WHAT TO PRODUCE:
Find the word "grey" in the listing below. Copy every line that has it.

<<<<

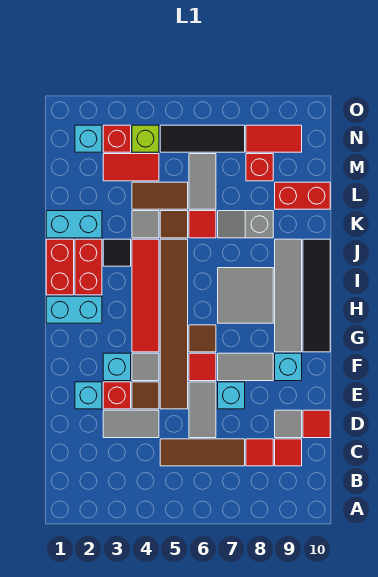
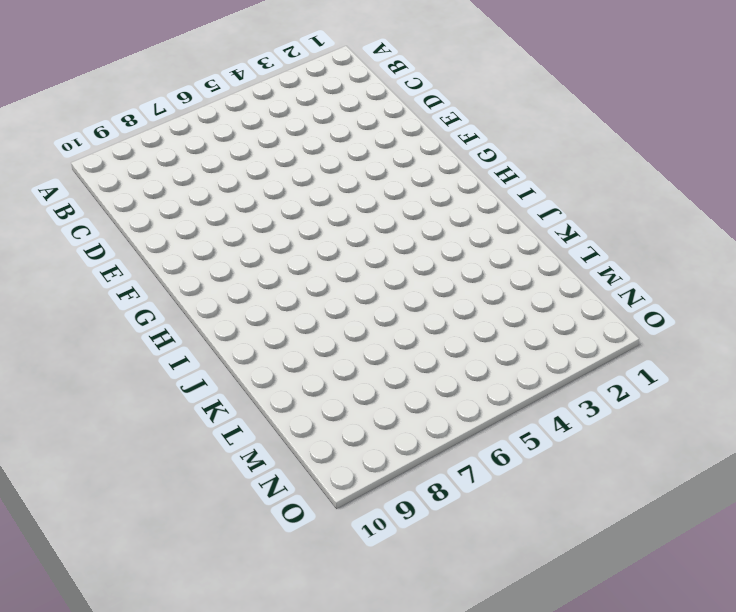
none -> brown tile C5:C7 level 1
none -> red tile C8 level 1
none -> red tile C9 level 1
none -> grey tile D3:D4 level 1

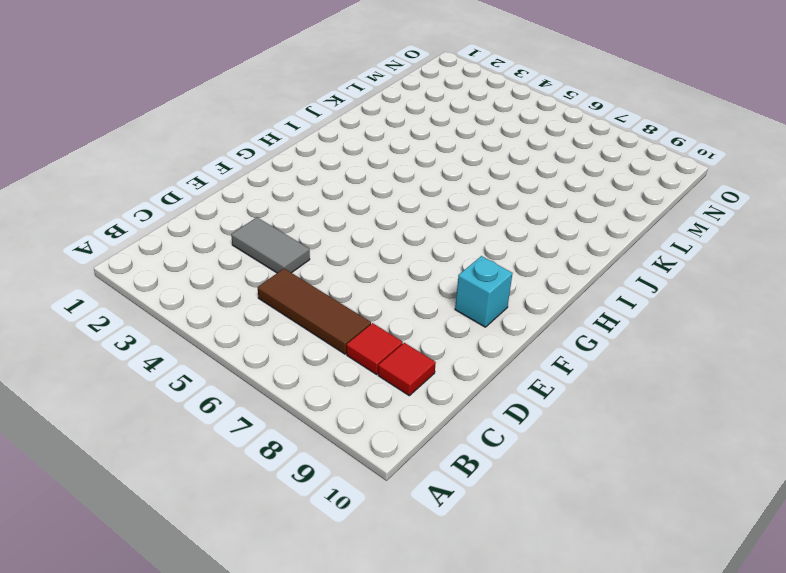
none -> grey tile D6:E6 level 1
none -> grey tile D9 level 1
none -> red tile D10 level 1
none -> cyan brick E2 level 1

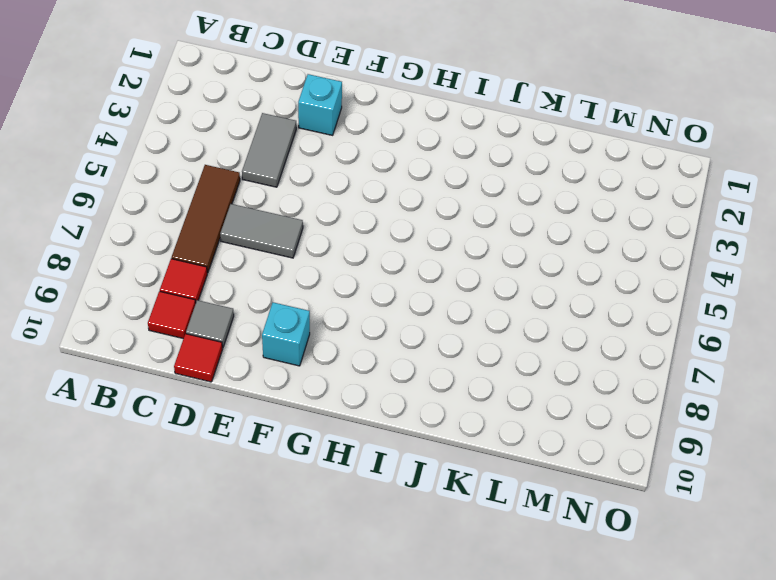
none -> red brick E3 level 1
none -> brown tile E4 level 1
none -> brown tile E5:J5 level 1
none -> cyan brick E7 level 1

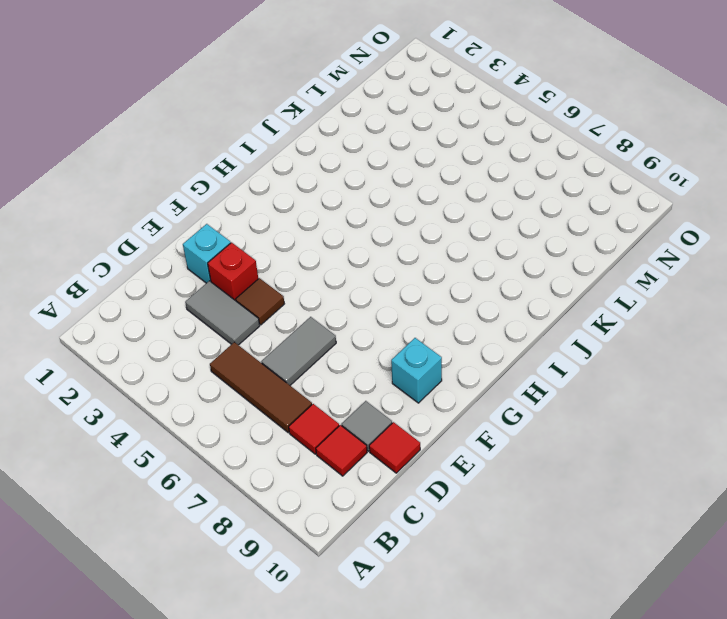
none -> brown tile E5:J5 level 1
none -> cyan brick E7 level 1
none -> cyan brick F3 level 1
none -> grey tile F4 level 1

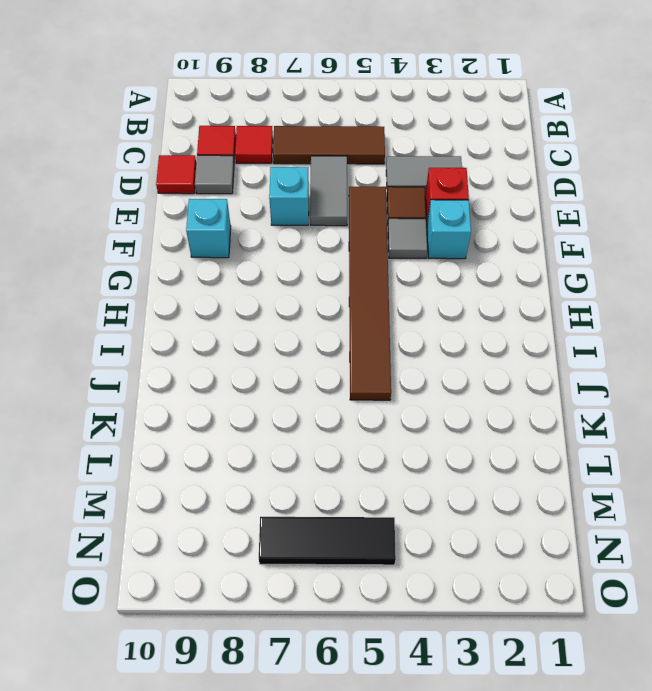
none -> cyan brick E2 level 1
none -> red tile F6 level 1
none -> grey tile F7:F8 level 1
none -> red tile G4:J4 level 1

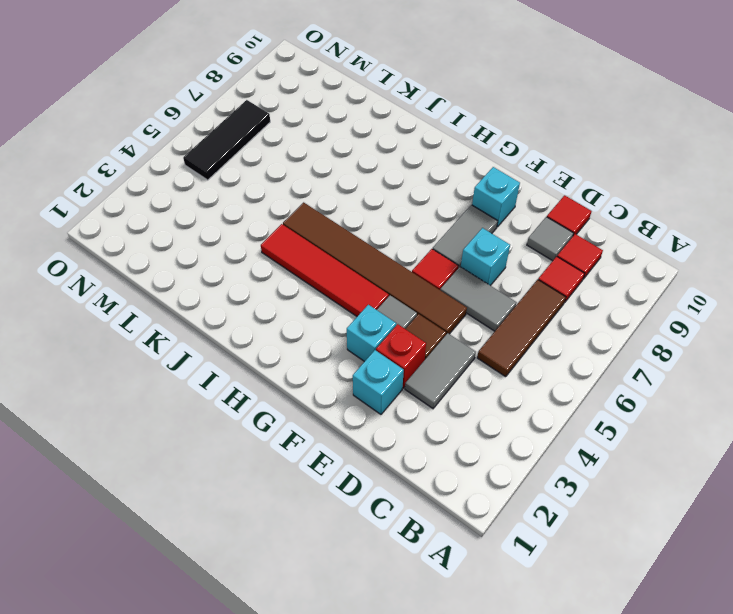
none -> brown tile G6 level 1
none -> grey tile G9:J9 level 1
none -> black tile G10:J10 level 1
none -> cyan brick H1:H2 level 1

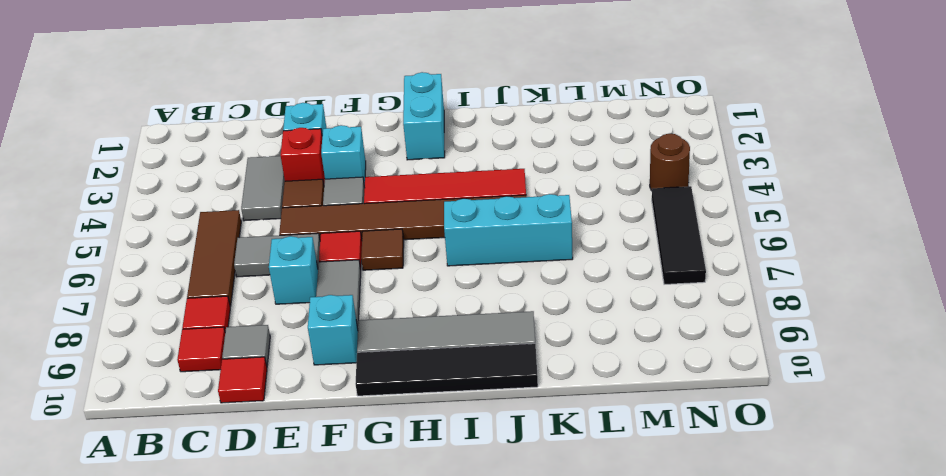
cyan brick I6:K6 level 1 -> red tile K6 level 1
brown round brick N4 level 1 -> lime brick N4 level 1
none -> grey tile H7:I8 level 1
none -> red brick I1:J1 level 1
none -> red brick I2:J2 level 1
none -> black tile J3 level 1

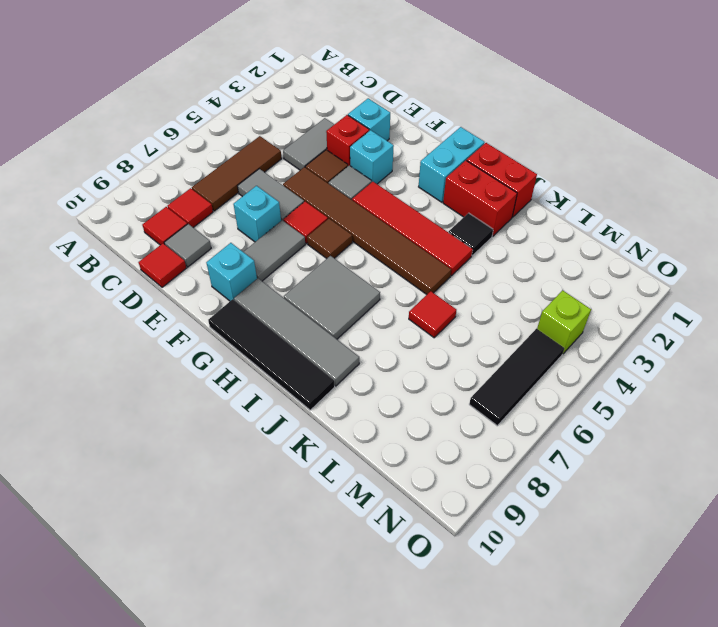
none -> cyan brick K1:K2 level 1
none -> grey tile K4 level 1
none -> brown tile K5 level 1
none -> grey slope K7:K8 level 1 top 8

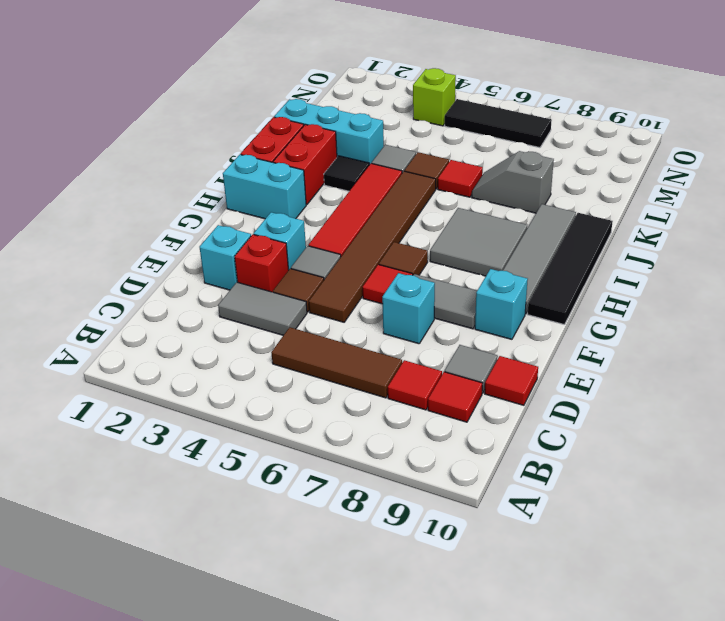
cyan brick K1:K3 level 1 -> cyan brick K1:K2 level 1
none -> grey tile D6:E6 level 1
none -> brown tile L4:L5 level 1
none -> grey tile L6:M6 level 1
none -> red brick L9:L10 level 1

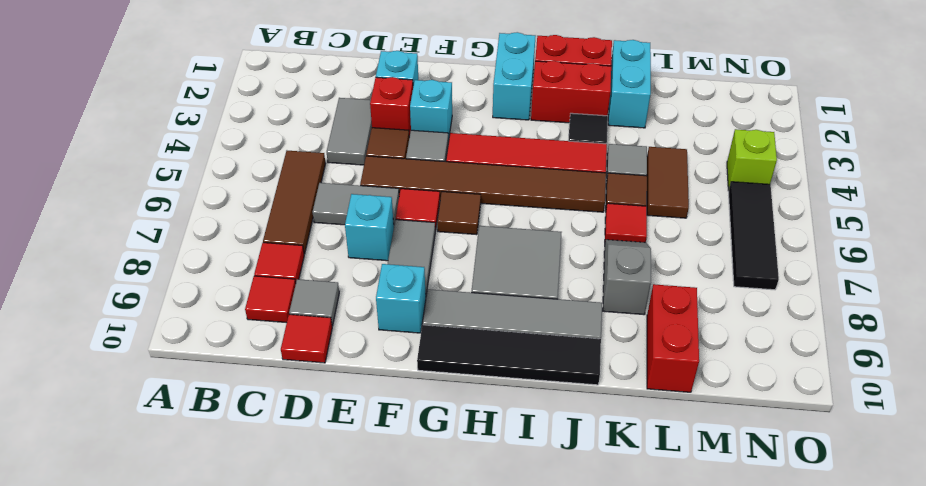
none -> grey tile L6:M6 level 1
none -> red tile M3:M4 level 1
none -> red brick M8 level 1
none -> cyan brick N2 level 1

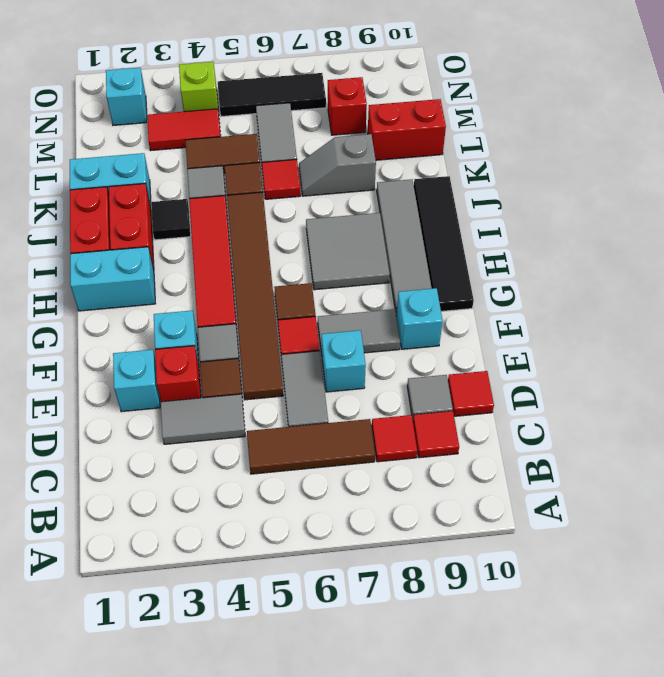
none -> red brick N3 level 1
none -> red tile N8:N9 level 1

>>>>

WRITTEN RESPONSE:
none -> grey tile D3:D4 level 1
none -> grey tile D6:E6 level 1
none -> grey tile D9 level 1
none -> grey tile F4 level 1
none -> grey tile F7:F8 level 1
none -> grey tile G9:J9 level 1
none -> grey tile H7:I8 level 1
none -> grey tile K4 level 1
none -> grey slope K7:K8 level 1 top 8
none -> grey tile D6:E6 level 1
none -> grey tile L6:M6 level 1
none -> grey tile L6:M6 level 1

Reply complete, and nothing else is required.